Only the stretch of the listing below that runs from the line with "(356, 416) = (517, 179): pink" through the line with "(632, 358) = (272, 185): grey" is to be printed, exactly and with both ends.

## SUPPLIED RECORDS

*** Begin section ***

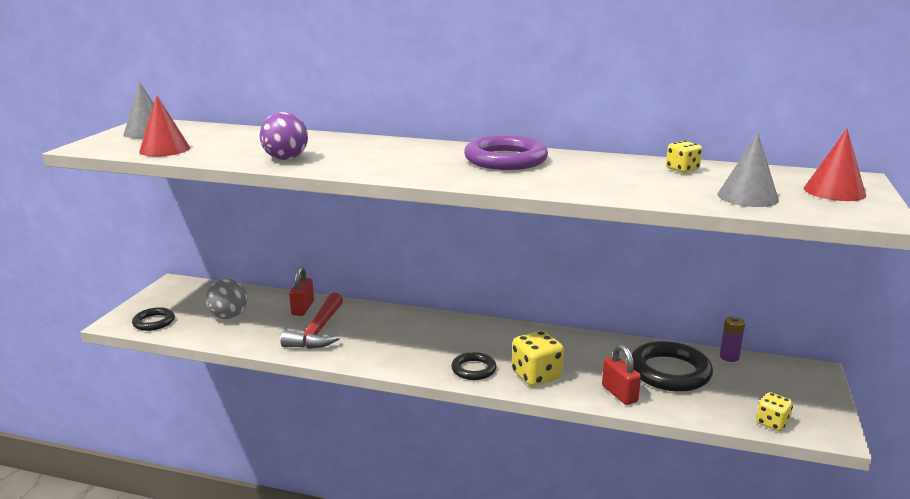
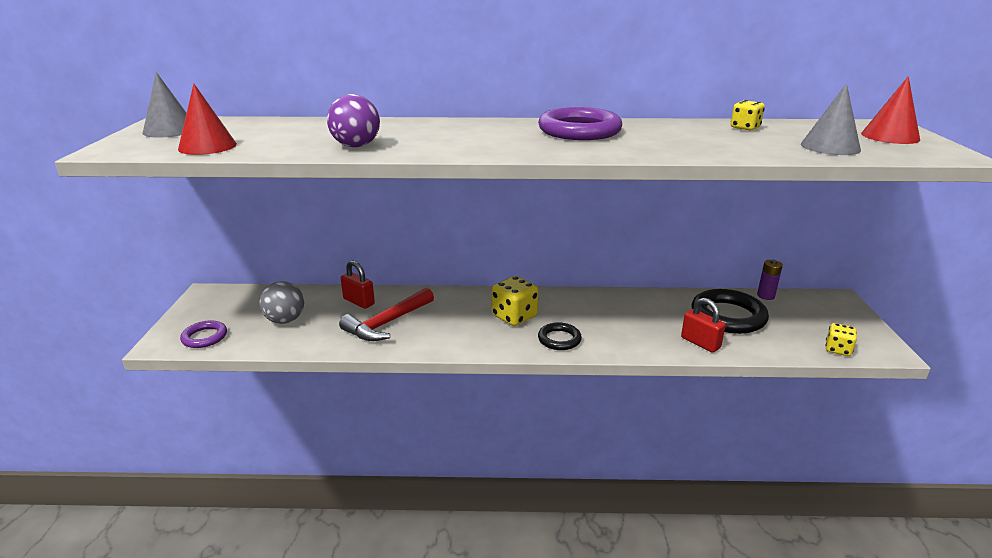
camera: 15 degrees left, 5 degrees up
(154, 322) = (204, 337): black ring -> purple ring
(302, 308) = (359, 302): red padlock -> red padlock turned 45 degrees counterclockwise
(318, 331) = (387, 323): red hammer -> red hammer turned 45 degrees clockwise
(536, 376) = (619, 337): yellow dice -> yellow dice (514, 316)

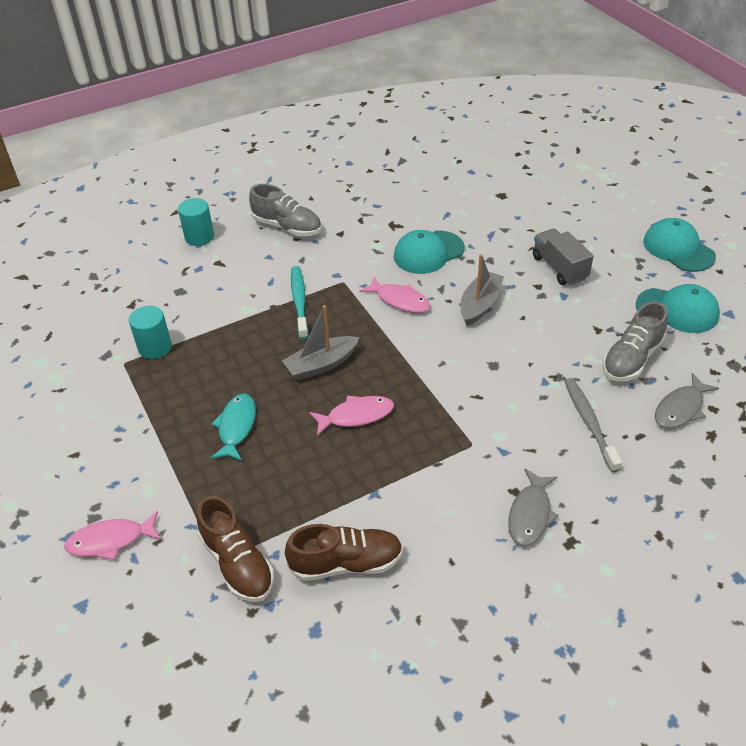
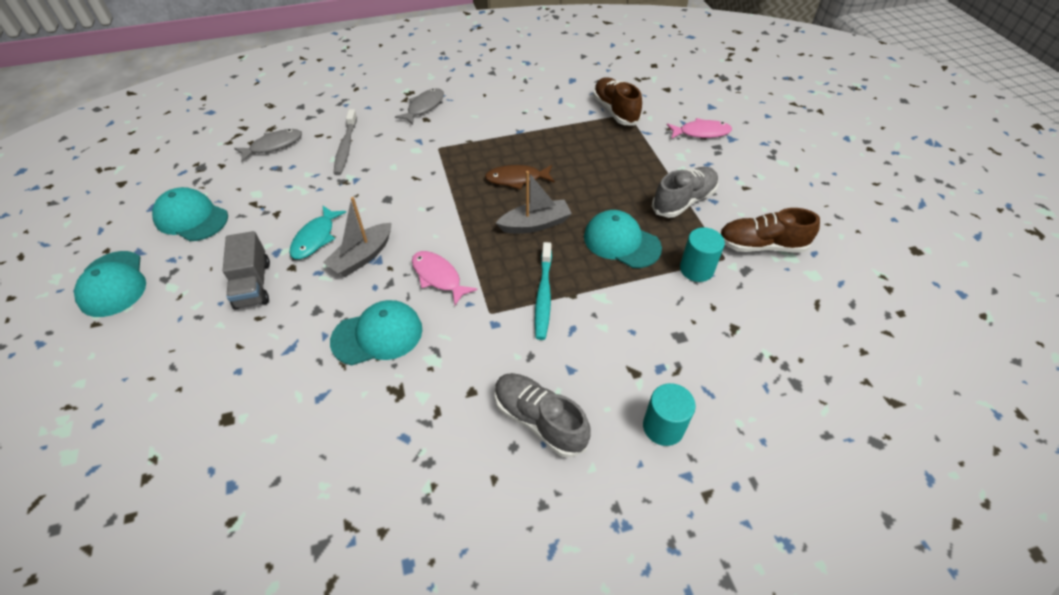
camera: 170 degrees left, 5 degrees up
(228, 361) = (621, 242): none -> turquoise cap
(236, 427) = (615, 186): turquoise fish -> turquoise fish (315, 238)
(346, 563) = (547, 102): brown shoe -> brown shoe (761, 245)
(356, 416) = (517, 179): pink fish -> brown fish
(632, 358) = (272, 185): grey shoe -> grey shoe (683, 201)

*** End section ***
*** Begin section ***

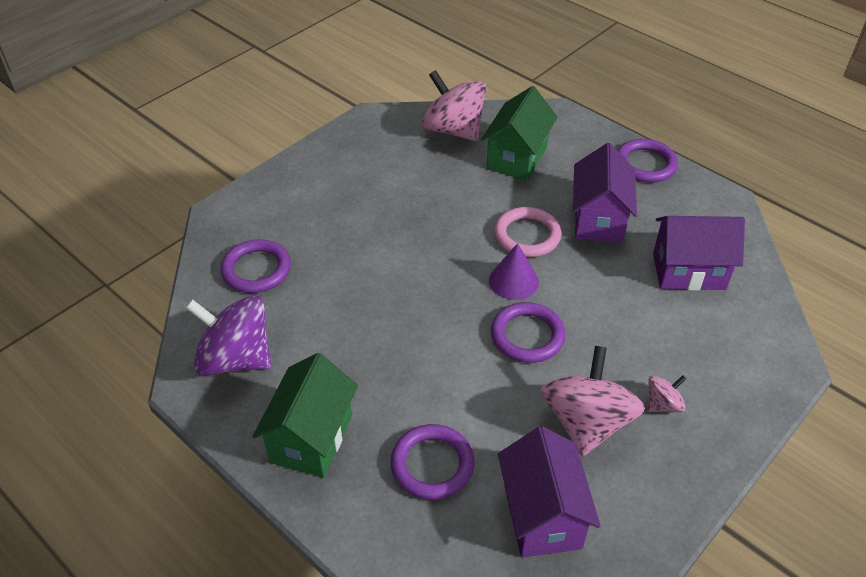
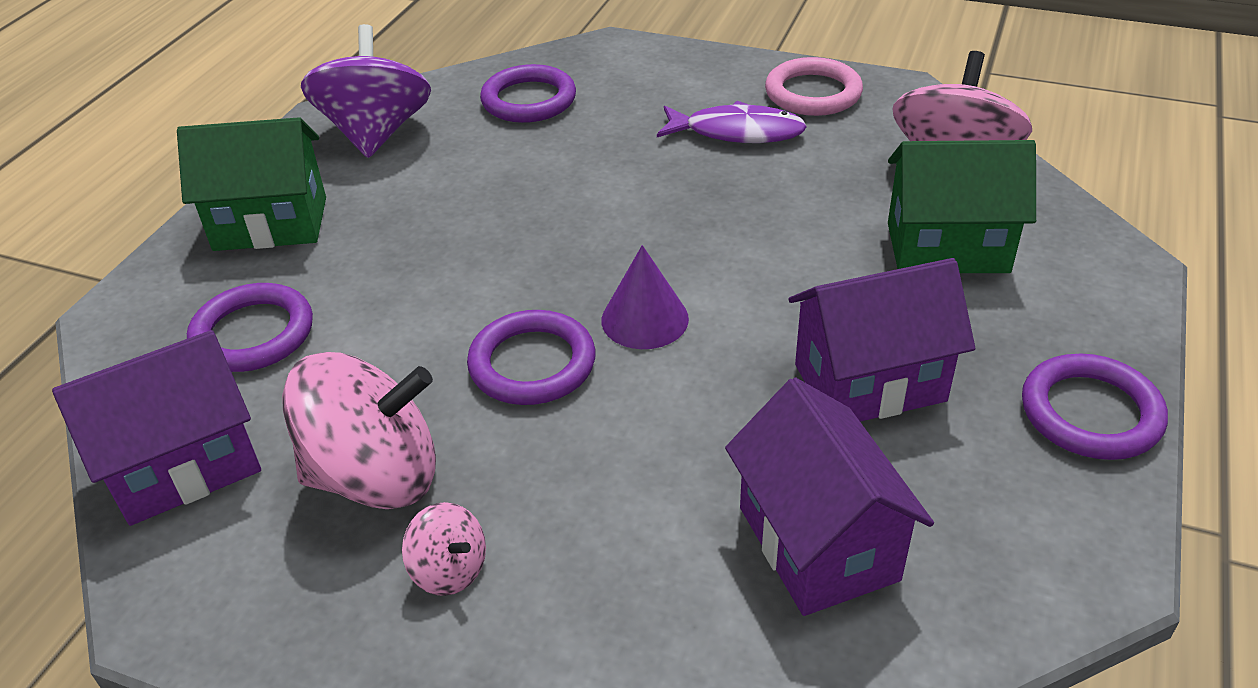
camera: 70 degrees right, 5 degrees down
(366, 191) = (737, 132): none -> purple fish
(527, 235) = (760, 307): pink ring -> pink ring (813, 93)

*** End section ***

## RESULT
(356, 416) = (517, 179): pink fish -> brown fish
(632, 358) = (272, 185): grey shoe -> grey shoe (683, 201)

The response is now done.